• INFORMATION GIVEN:
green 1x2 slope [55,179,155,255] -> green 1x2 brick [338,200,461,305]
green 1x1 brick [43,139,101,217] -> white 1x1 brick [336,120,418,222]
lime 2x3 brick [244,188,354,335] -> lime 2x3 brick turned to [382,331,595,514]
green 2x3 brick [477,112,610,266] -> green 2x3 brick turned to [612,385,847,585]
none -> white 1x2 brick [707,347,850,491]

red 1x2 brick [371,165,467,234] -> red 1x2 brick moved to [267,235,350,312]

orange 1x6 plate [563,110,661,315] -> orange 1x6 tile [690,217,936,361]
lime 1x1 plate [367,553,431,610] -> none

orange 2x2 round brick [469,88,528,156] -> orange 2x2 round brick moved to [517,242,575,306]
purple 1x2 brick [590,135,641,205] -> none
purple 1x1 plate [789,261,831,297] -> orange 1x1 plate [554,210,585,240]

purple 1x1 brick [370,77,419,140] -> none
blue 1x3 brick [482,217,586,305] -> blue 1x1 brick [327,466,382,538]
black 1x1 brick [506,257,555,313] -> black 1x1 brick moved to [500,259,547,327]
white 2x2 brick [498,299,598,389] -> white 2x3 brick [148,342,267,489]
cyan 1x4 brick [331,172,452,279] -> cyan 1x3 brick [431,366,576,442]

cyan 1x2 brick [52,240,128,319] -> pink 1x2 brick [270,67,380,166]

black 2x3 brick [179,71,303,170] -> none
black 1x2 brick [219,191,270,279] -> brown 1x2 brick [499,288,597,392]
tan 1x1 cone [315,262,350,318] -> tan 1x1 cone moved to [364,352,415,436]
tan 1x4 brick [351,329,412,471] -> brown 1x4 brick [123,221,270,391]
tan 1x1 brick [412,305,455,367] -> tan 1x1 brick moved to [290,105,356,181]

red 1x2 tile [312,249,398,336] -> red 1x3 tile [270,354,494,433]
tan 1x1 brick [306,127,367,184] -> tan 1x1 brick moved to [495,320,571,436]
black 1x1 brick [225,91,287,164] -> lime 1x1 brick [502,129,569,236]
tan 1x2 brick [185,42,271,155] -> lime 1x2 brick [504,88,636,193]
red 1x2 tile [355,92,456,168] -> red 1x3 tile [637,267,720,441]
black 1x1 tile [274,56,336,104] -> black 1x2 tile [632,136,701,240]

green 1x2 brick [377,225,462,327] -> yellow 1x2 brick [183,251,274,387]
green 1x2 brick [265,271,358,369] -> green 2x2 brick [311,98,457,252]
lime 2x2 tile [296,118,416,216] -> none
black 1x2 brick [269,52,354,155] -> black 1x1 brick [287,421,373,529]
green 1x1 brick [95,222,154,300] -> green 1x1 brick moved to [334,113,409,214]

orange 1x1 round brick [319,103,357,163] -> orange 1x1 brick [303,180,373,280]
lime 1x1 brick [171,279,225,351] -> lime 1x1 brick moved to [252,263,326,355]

• REQUIRED ACTION: Which lines hold the string "none"? Copy all of them from the data above.

• RESULT OF THE TASK:
none -> white 1x2 brick [707,347,850,491]
lime 1x1 plate [367,553,431,610] -> none
purple 1x2 brick [590,135,641,205] -> none
purple 1x1 brick [370,77,419,140] -> none
black 2x3 brick [179,71,303,170] -> none
lime 2x2 tile [296,118,416,216] -> none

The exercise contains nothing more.